Activity
The records below are to be repeated in full, exactly as they are.

#### Information provided

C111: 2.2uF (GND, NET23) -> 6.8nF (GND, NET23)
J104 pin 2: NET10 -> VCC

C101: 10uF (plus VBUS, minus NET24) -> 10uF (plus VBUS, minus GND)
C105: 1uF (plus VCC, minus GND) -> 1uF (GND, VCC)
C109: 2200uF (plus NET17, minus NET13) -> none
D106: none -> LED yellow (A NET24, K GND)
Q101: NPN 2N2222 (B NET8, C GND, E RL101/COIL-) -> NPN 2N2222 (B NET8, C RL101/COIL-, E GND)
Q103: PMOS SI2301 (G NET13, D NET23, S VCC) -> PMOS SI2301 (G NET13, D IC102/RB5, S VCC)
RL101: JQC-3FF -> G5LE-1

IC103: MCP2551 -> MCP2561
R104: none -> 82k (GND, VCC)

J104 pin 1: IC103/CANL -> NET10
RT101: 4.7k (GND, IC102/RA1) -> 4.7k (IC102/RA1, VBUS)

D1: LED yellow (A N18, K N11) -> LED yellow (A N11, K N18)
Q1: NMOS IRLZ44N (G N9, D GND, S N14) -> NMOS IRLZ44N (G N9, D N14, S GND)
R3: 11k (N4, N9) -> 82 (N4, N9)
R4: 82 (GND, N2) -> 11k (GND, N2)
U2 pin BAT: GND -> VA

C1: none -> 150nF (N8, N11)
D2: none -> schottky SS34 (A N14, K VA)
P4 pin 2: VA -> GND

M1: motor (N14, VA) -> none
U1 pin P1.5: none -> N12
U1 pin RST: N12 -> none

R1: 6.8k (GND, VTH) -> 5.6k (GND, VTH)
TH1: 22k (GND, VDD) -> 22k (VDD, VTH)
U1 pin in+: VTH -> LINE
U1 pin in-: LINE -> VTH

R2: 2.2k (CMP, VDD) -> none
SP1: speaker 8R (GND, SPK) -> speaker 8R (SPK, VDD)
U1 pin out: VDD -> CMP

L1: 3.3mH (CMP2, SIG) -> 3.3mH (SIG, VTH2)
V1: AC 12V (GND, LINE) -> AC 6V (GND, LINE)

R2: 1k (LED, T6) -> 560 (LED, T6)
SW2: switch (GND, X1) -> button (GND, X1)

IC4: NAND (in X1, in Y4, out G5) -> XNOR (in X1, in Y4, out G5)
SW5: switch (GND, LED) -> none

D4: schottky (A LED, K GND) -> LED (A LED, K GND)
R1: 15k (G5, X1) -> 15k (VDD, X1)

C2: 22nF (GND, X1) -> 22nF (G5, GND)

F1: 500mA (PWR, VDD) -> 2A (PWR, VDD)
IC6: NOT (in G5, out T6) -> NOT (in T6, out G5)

########

Problem solution
C111: 2.2uF (GND, NET23) -> 6.8nF (GND, NET23)
J104 pin 2: NET10 -> VCC

C101: 10uF (plus VBUS, minus NET24) -> 10uF (plus VBUS, minus GND)
C105: 1uF (plus VCC, minus GND) -> 1uF (GND, VCC)
C109: 2200uF (plus NET17, minus NET13) -> none
D106: none -> LED yellow (A NET24, K GND)
Q101: NPN 2N2222 (B NET8, C GND, E RL101/COIL-) -> NPN 2N2222 (B NET8, C RL101/COIL-, E GND)
Q103: PMOS SI2301 (G NET13, D NET23, S VCC) -> PMOS SI2301 (G NET13, D IC102/RB5, S VCC)
RL101: JQC-3FF -> G5LE-1

IC103: MCP2551 -> MCP2561
R104: none -> 82k (GND, VCC)

J104 pin 1: IC103/CANL -> NET10
RT101: 4.7k (GND, IC102/RA1) -> 4.7k (IC102/RA1, VBUS)

D1: LED yellow (A N18, K N11) -> LED yellow (A N11, K N18)
Q1: NMOS IRLZ44N (G N9, D GND, S N14) -> NMOS IRLZ44N (G N9, D N14, S GND)
R3: 11k (N4, N9) -> 82 (N4, N9)
R4: 82 (GND, N2) -> 11k (GND, N2)
U2 pin BAT: GND -> VA

C1: none -> 150nF (N8, N11)
D2: none -> schottky SS34 (A N14, K VA)
P4 pin 2: VA -> GND

M1: motor (N14, VA) -> none
U1 pin P1.5: none -> N12
U1 pin RST: N12 -> none

R1: 6.8k (GND, VTH) -> 5.6k (GND, VTH)
TH1: 22k (GND, VDD) -> 22k (VDD, VTH)
U1 pin in+: VTH -> LINE
U1 pin in-: LINE -> VTH

R2: 2.2k (CMP, VDD) -> none
SP1: speaker 8R (GND, SPK) -> speaker 8R (SPK, VDD)
U1 pin out: VDD -> CMP

L1: 3.3mH (CMP2, SIG) -> 3.3mH (SIG, VTH2)
V1: AC 12V (GND, LINE) -> AC 6V (GND, LINE)

R2: 1k (LED, T6) -> 560 (LED, T6)
SW2: switch (GND, X1) -> button (GND, X1)

IC4: NAND (in X1, in Y4, out G5) -> XNOR (in X1, in Y4, out G5)
SW5: switch (GND, LED) -> none

D4: schottky (A LED, K GND) -> LED (A LED, K GND)
R1: 15k (G5, X1) -> 15k (VDD, X1)

C2: 22nF (GND, X1) -> 22nF (G5, GND)

F1: 500mA (PWR, VDD) -> 2A (PWR, VDD)
IC6: NOT (in G5, out T6) -> NOT (in T6, out G5)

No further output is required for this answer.